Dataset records
——————
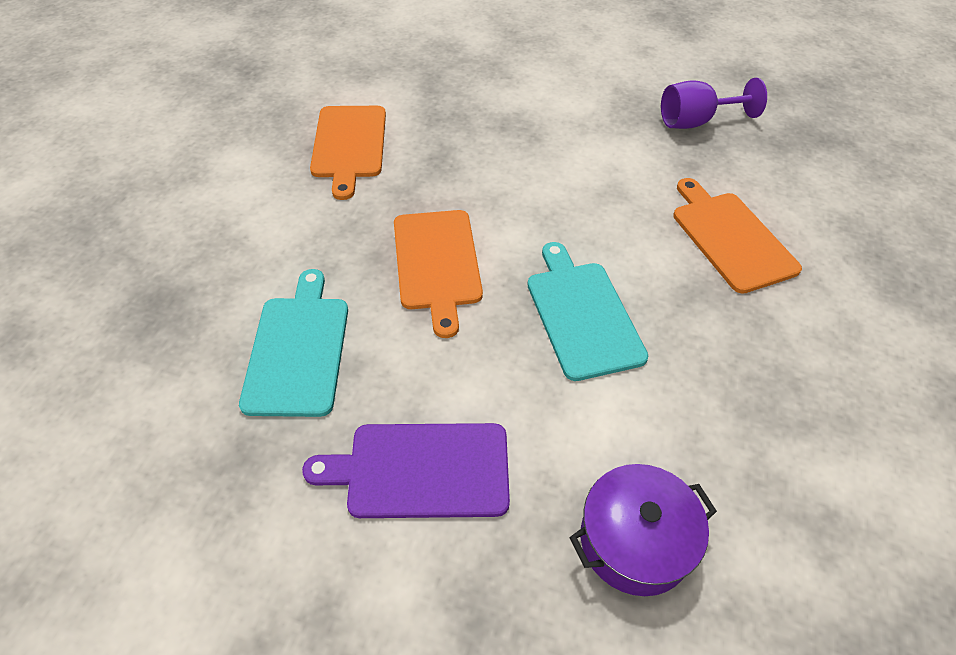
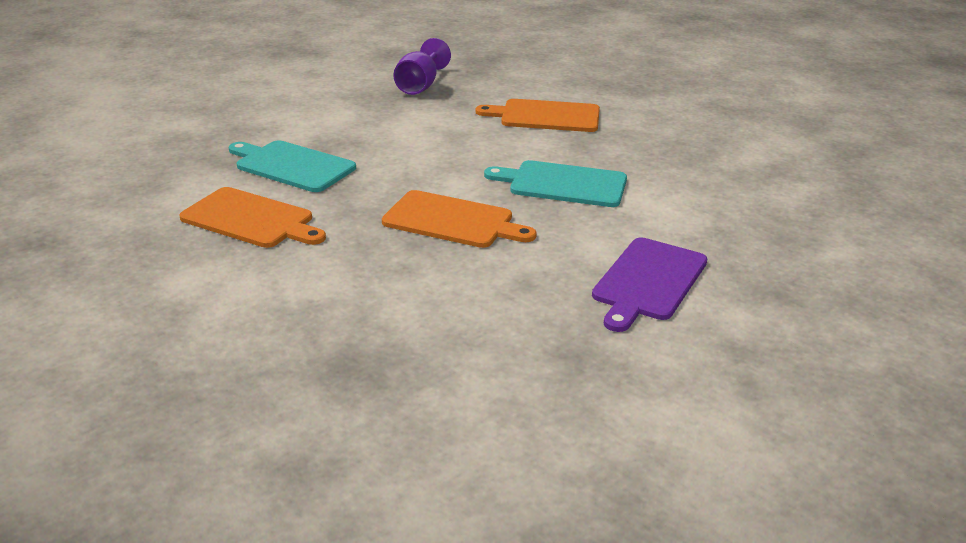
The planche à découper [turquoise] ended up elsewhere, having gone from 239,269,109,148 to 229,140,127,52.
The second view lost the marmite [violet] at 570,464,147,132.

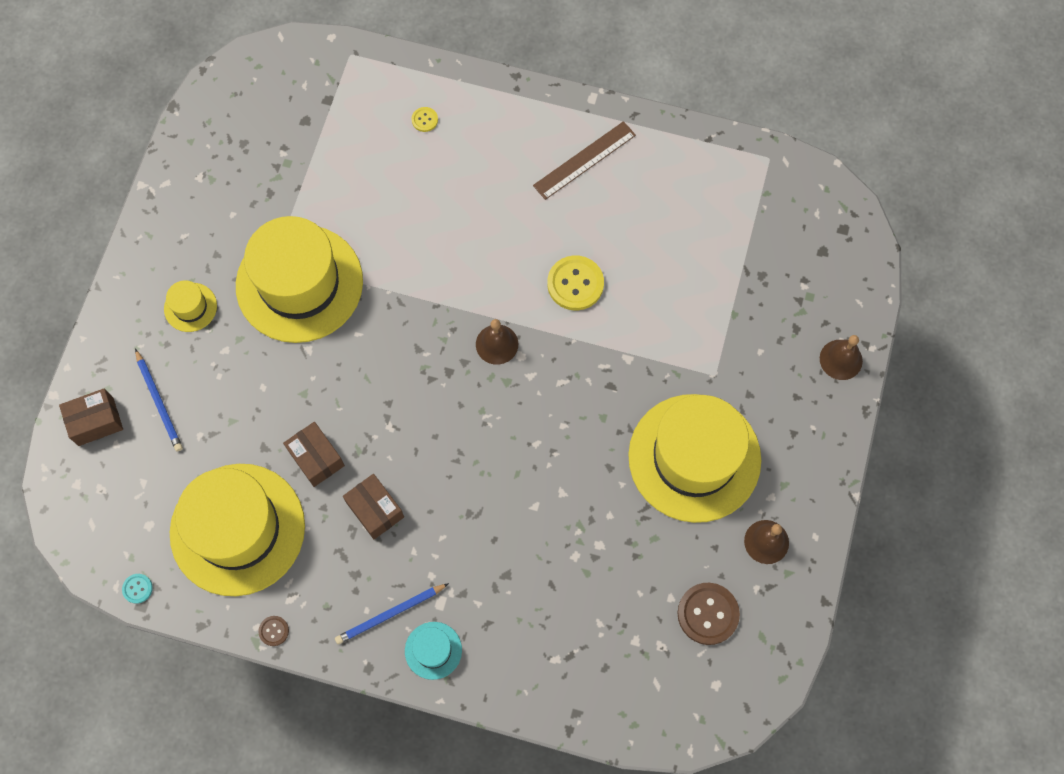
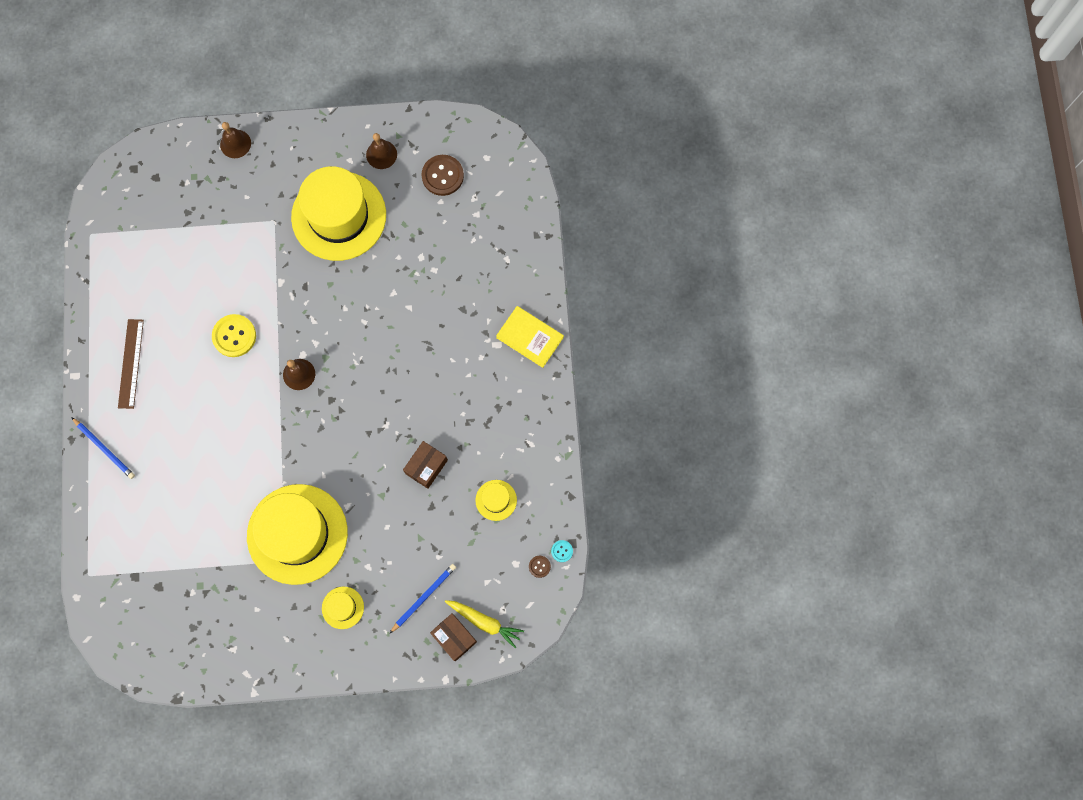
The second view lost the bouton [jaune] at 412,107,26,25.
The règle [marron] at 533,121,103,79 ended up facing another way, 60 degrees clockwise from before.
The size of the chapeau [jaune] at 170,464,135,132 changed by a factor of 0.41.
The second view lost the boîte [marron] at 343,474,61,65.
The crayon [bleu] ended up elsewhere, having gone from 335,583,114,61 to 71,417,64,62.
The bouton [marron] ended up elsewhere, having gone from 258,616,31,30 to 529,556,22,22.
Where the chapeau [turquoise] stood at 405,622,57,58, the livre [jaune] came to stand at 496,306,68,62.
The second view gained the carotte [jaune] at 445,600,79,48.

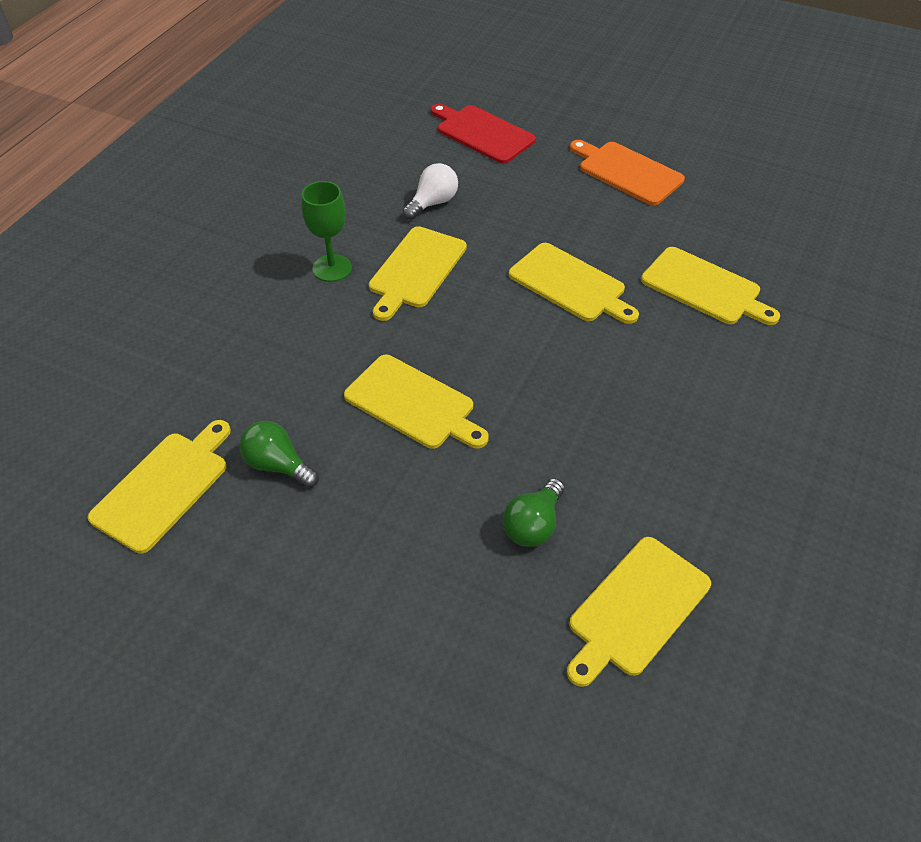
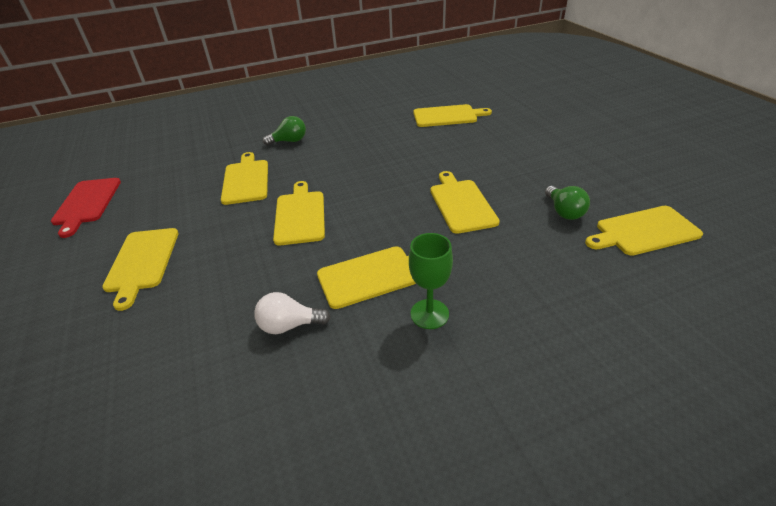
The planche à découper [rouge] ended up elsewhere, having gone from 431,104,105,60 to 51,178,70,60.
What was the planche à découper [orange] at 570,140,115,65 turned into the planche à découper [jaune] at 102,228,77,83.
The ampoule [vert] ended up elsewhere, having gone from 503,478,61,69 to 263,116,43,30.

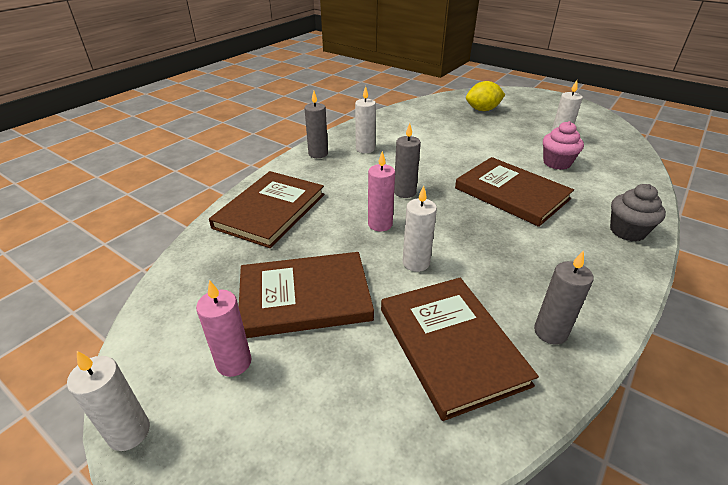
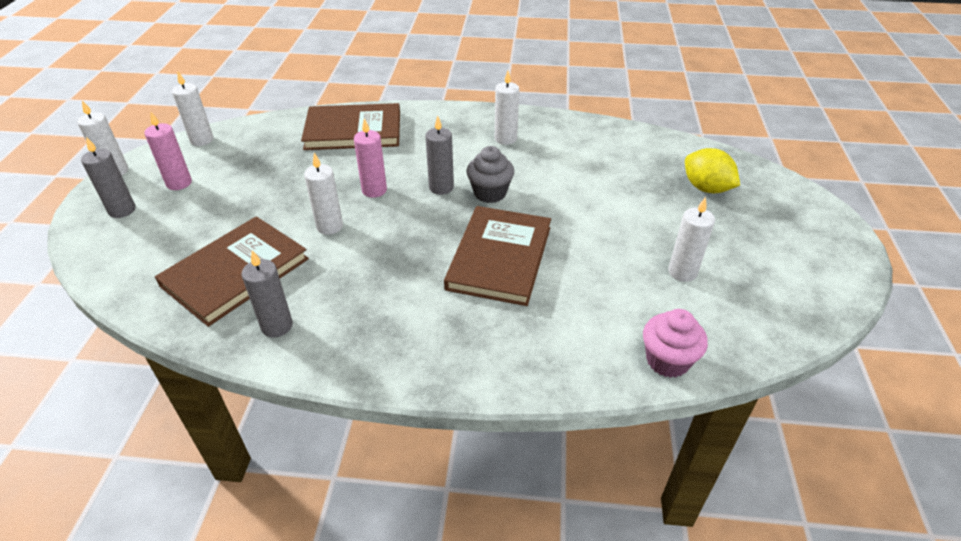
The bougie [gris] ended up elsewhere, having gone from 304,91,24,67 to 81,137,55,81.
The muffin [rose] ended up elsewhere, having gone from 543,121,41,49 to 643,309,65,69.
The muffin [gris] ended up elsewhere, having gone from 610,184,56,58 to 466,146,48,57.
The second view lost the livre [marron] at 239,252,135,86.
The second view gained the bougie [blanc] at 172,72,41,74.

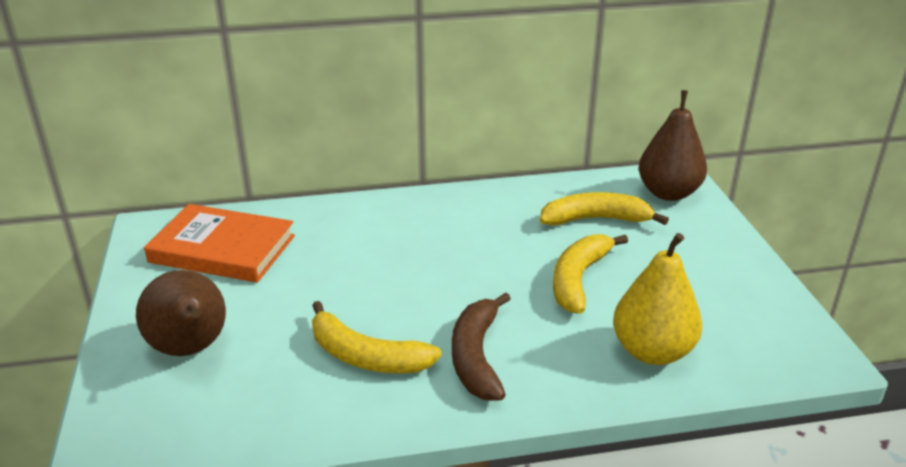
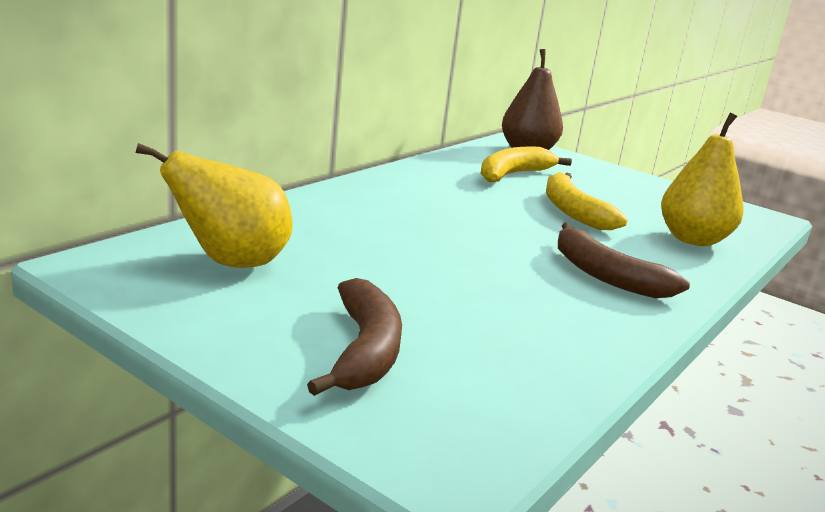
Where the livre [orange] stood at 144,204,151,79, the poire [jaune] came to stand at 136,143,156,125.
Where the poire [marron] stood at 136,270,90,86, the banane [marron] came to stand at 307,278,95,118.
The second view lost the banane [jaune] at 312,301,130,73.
——————
Give all entries again verbatim, without any images.

The planche à découper [turquoise] ended up elsewhere, having gone from 239,269,109,148 to 229,140,127,52.
The second view lost the marmite [violet] at 570,464,147,132.

The second view lost the bouton [jaune] at 412,107,26,25.
The règle [marron] at 533,121,103,79 ended up facing another way, 60 degrees clockwise from before.
The size of the chapeau [jaune] at 170,464,135,132 changed by a factor of 0.41.
The second view lost the boîte [marron] at 343,474,61,65.
The crayon [bleu] ended up elsewhere, having gone from 335,583,114,61 to 71,417,64,62.
The bouton [marron] ended up elsewhere, having gone from 258,616,31,30 to 529,556,22,22.
Where the chapeau [turquoise] stood at 405,622,57,58, the livre [jaune] came to stand at 496,306,68,62.
The second view gained the carotte [jaune] at 445,600,79,48.

The planche à découper [rouge] ended up elsewhere, having gone from 431,104,105,60 to 51,178,70,60.
What was the planche à découper [orange] at 570,140,115,65 turned into the planche à découper [jaune] at 102,228,77,83.
The ampoule [vert] ended up elsewhere, having gone from 503,478,61,69 to 263,116,43,30.

The bougie [gris] ended up elsewhere, having gone from 304,91,24,67 to 81,137,55,81.
The muffin [rose] ended up elsewhere, having gone from 543,121,41,49 to 643,309,65,69.
The muffin [gris] ended up elsewhere, having gone from 610,184,56,58 to 466,146,48,57.
The second view lost the livre [marron] at 239,252,135,86.
The second view gained the bougie [blanc] at 172,72,41,74.

Where the livre [orange] stood at 144,204,151,79, the poire [jaune] came to stand at 136,143,156,125.
Where the poire [marron] stood at 136,270,90,86, the banane [marron] came to stand at 307,278,95,118.
The second view lost the banane [jaune] at 312,301,130,73.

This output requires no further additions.